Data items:
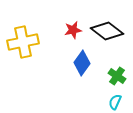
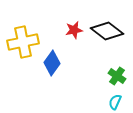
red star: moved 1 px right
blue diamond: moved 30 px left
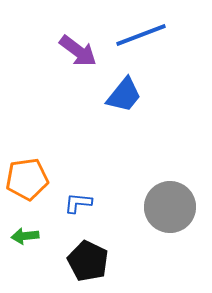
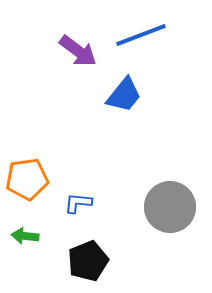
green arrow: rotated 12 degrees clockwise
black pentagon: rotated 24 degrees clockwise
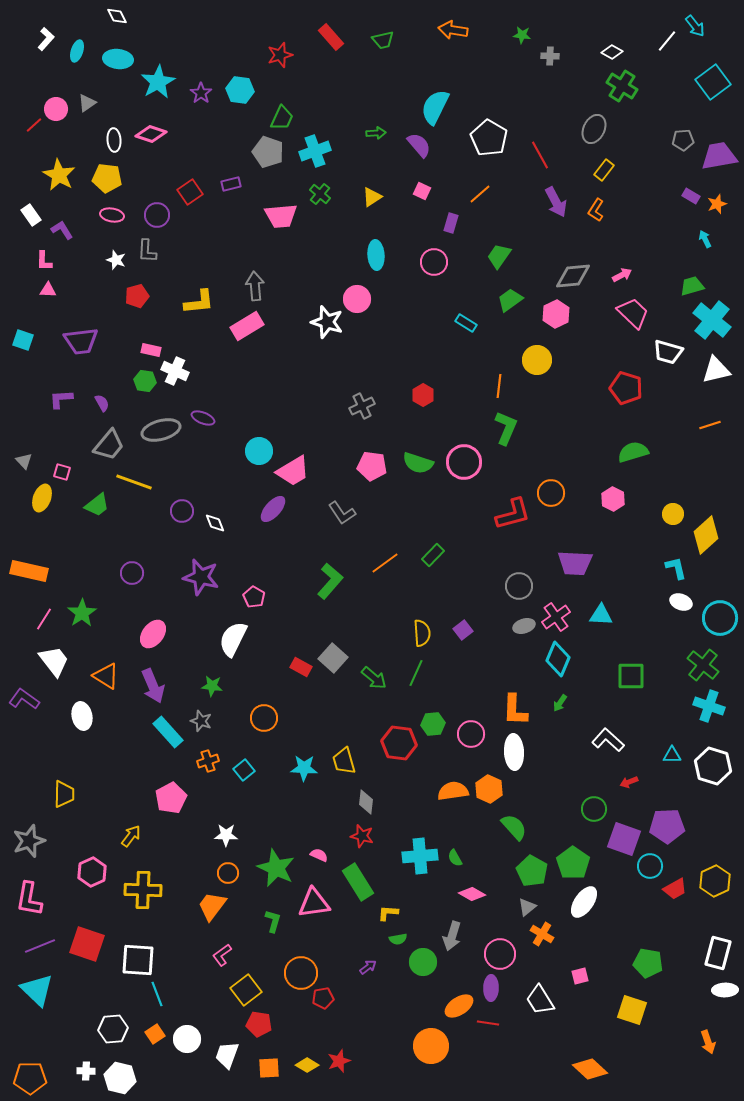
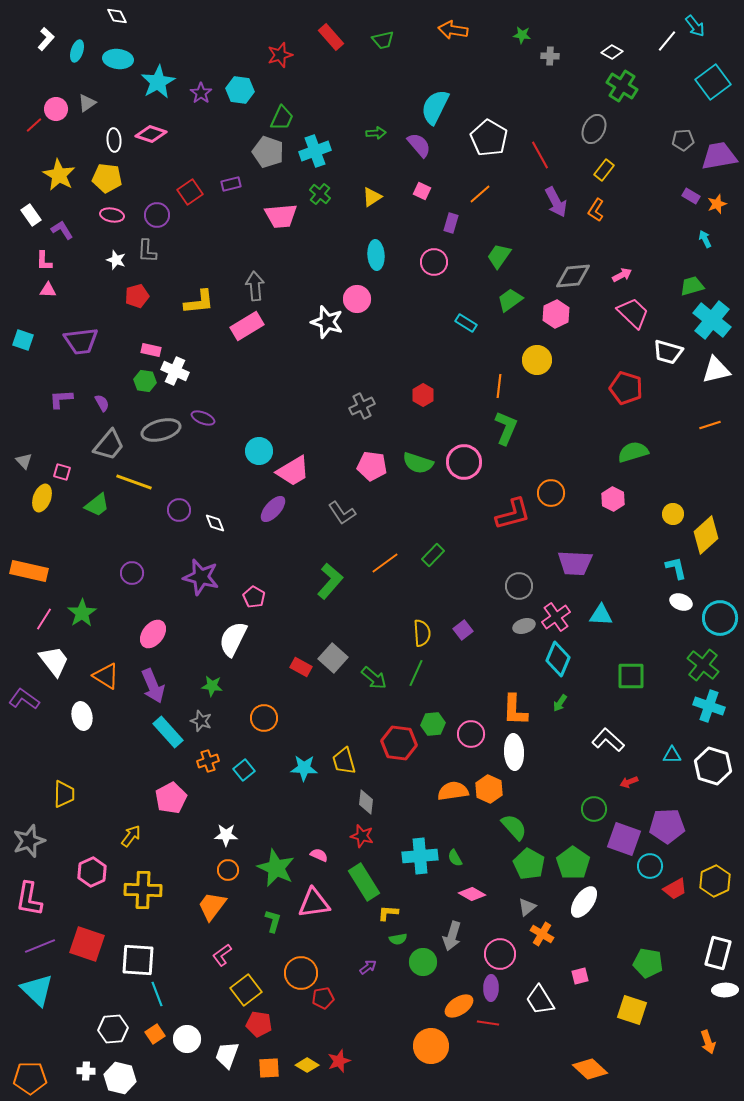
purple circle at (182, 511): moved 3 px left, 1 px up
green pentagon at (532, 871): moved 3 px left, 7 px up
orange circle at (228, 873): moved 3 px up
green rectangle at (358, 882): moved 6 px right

The request:
Reproduce every line of the records above word for word, but leave out the pictures.

Output of the exercise:
red star: moved 1 px right
blue diamond: moved 30 px left
green arrow: rotated 12 degrees clockwise
black pentagon: rotated 24 degrees clockwise
purple circle at (182, 511): moved 3 px left, 1 px up
green pentagon at (532, 871): moved 3 px left, 7 px up
orange circle at (228, 873): moved 3 px up
green rectangle at (358, 882): moved 6 px right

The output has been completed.